Given entries START

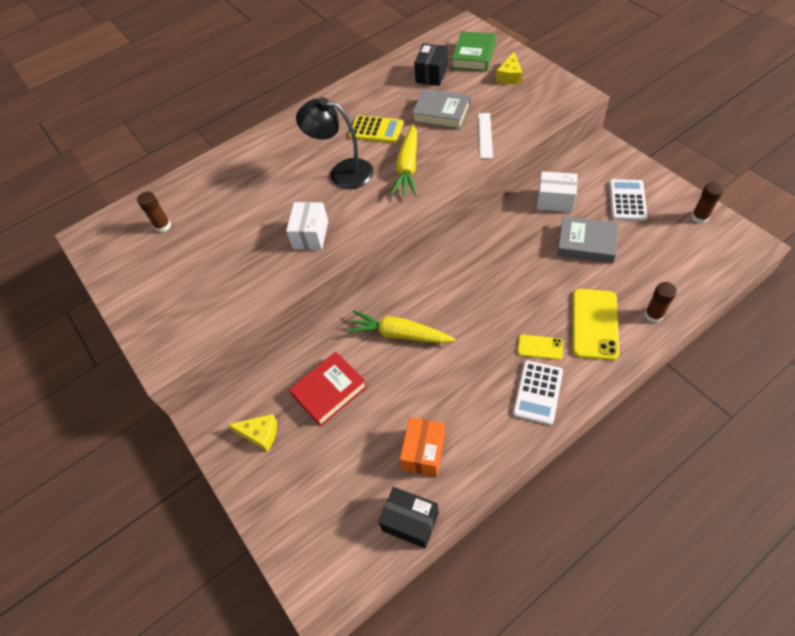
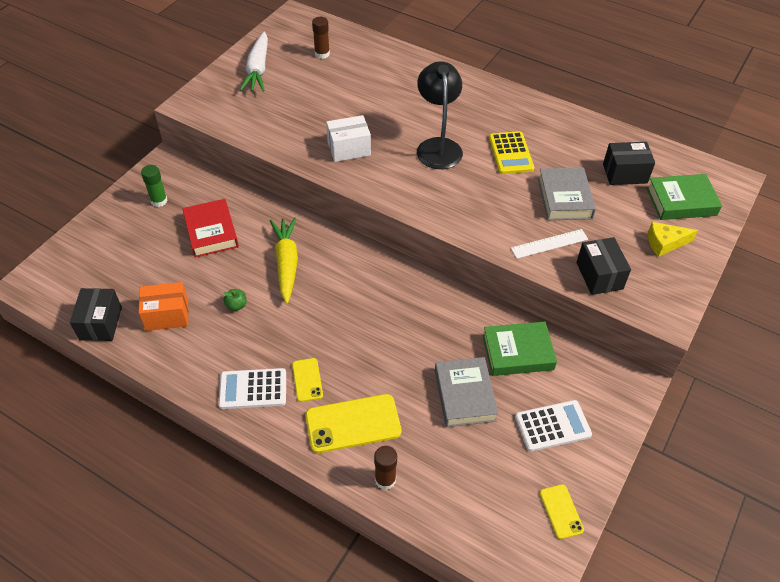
camera: 60 degrees right, 5 degrees down
(149, 284) = (258, 69): none -> white carrot
(260, 434) = (159, 201): yellow cheese -> green glue stick
(329, 391) = (211, 232): red book -> red book turned 45 degrees clockwise
(408, 167) = (468, 193): yellow carrot -> none
(435, 387) = (236, 305): none -> green apple
(528, 118) = (599, 276): none -> black box
(555, 200) = (517, 352): white box -> green book
(699, 217) = (561, 511): brown glue stick -> yellow phone

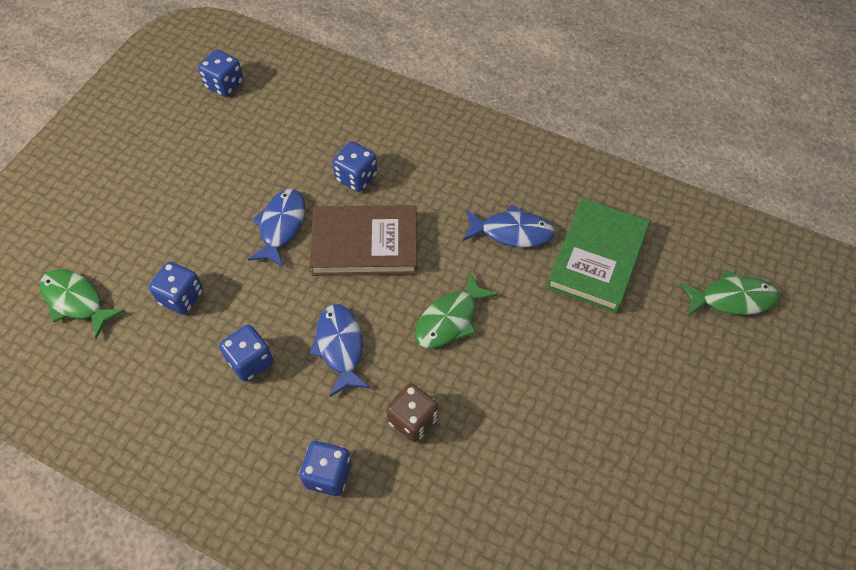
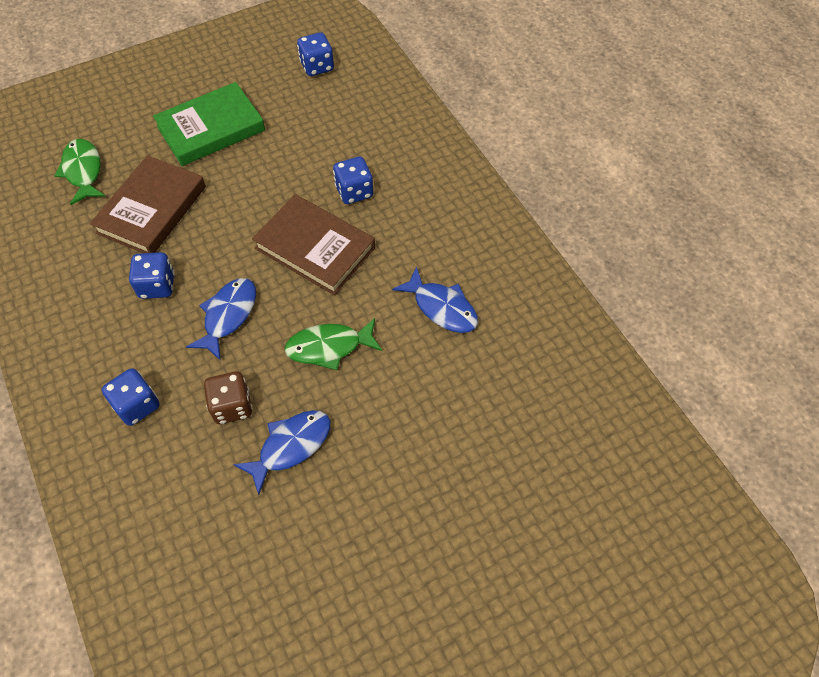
camera: 35 degrees right, 0 degrees up
(181, 297) = (152, 209): blue dice -> brown book
(281, 226) = (265, 197): blue fish -> blue fish (291, 446)
(597, 258) = (496, 373): green book -> green book (211, 128)
(732, 298) = (591, 485): green fish -> none

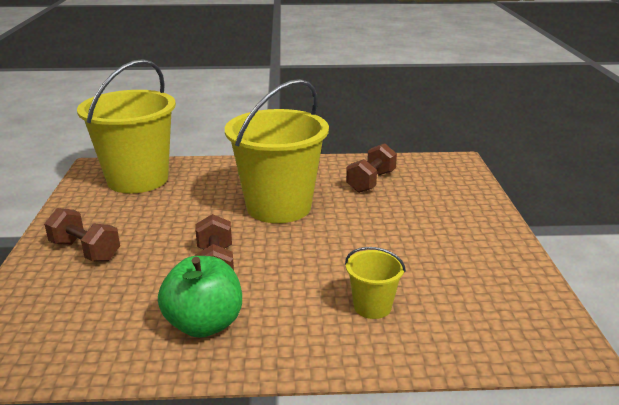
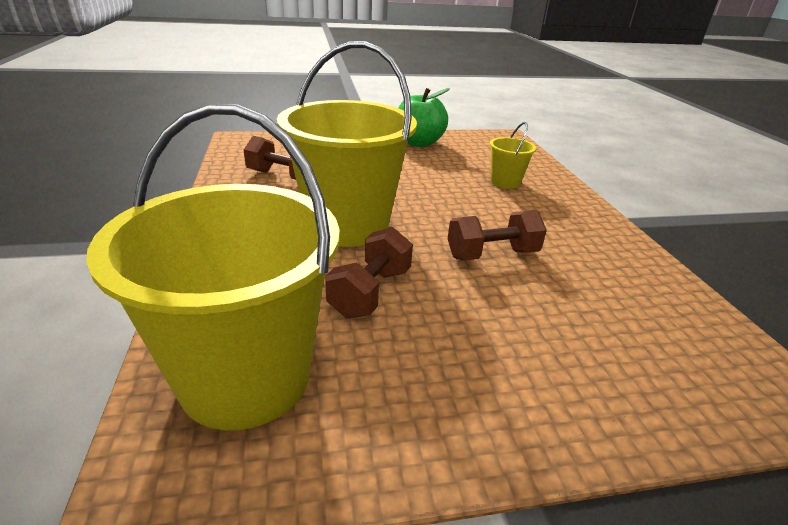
camera: 100 degrees left, 5 degrees up
(85, 251) = (517, 375): brown dumbbell -> brown dumbbell (370, 292)
(204, 324) = (585, 250): green apple -> green apple (419, 143)

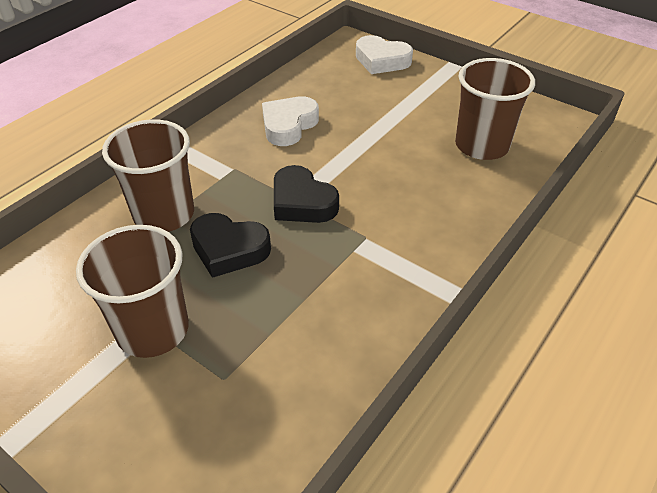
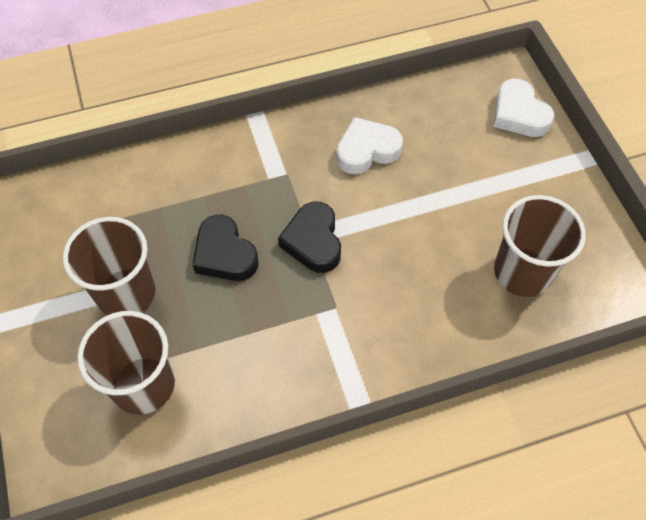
camera: 35 degrees right, 15 degrees up
(164, 214) = (202, 191): brown cup -> brown cup (143, 385)

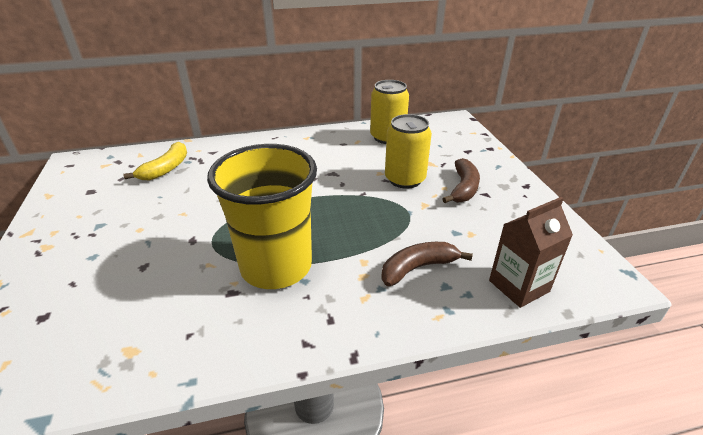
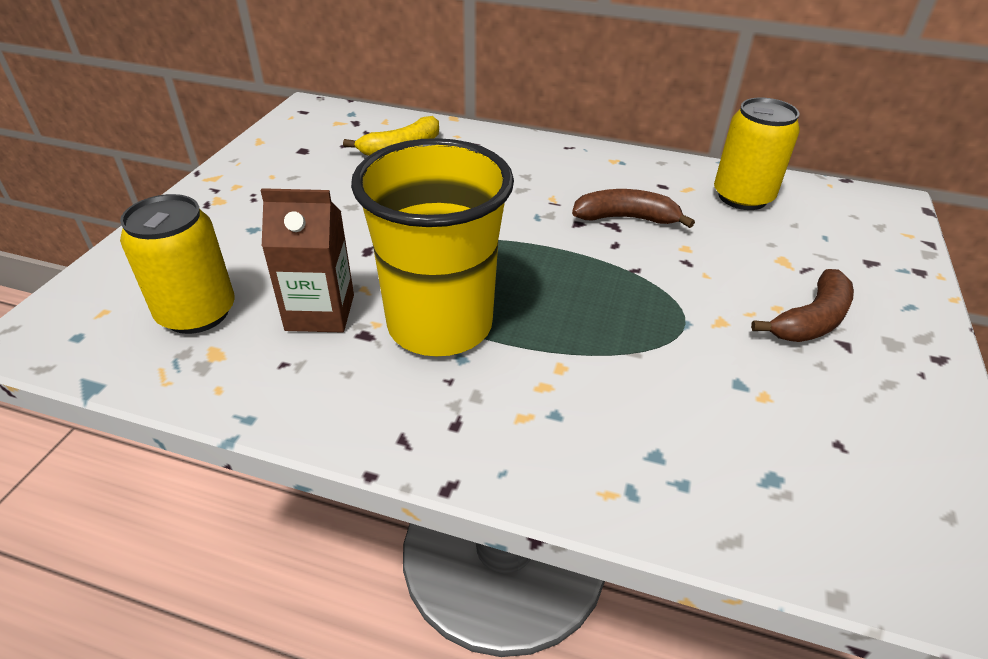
camera: 30 degrees right, 5 degrees up
(405, 179) = (719, 271): yellow can -> yellow can (197, 313)
(418, 268) = (633, 411): brown banana -> brown banana (626, 218)
(519, 286) = (781, 513): brown carton -> brown carton (320, 312)

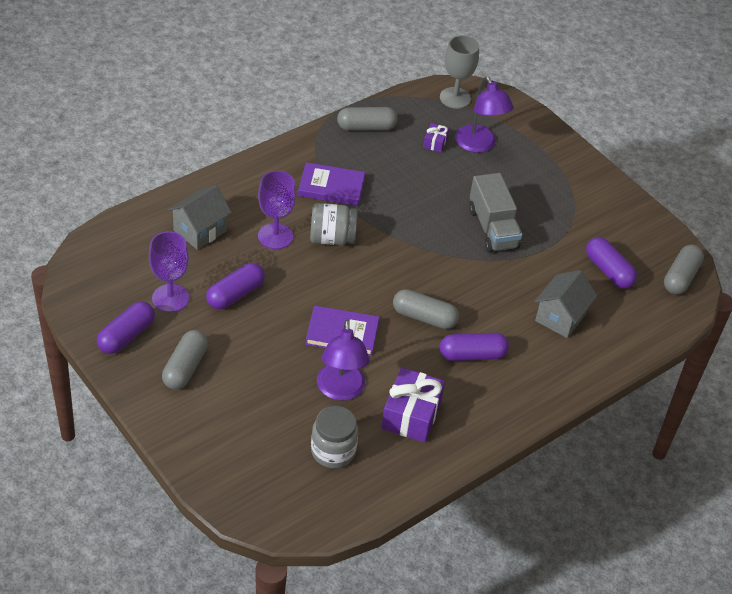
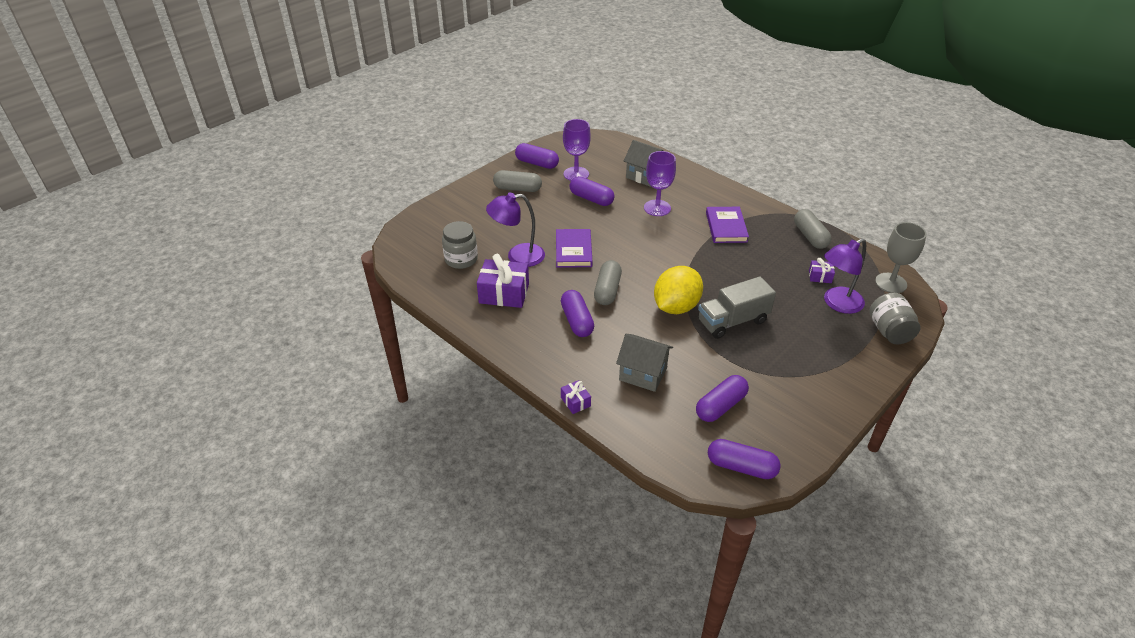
camera: 85 degrees right, 5 degrees down
(332, 238) = (670, 234): grey jar -> grey jar (889, 331)
(463, 266) = (676, 307): none -> yellow lemon
(594, 379) = (575, 402): none -> purple gift
(680, 277) = (741, 467): grey capsule -> purple capsule

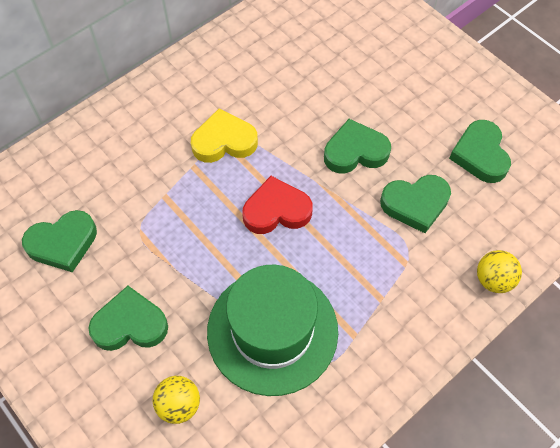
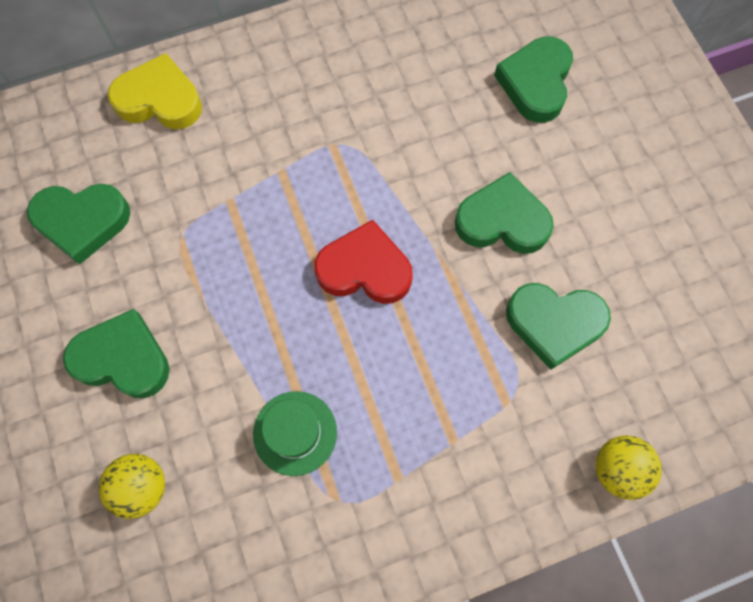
camera: 20 degrees right, 10 degrees up
(224, 141) = (334, 149): yellow heart -> yellow heart (159, 99)
(272, 331) = (295, 433): green hat -> green hat, size x0.47
(480, 155) = (674, 283): green heart -> green heart (535, 83)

Given entries END

Goal of the exercise:
Scan the records above, then copy out each line that mentions "fish".

Answer to this task:
(281, 226) = (265, 197): blue fish -> blue fish (291, 446)
(732, 298) = (591, 485): green fish -> none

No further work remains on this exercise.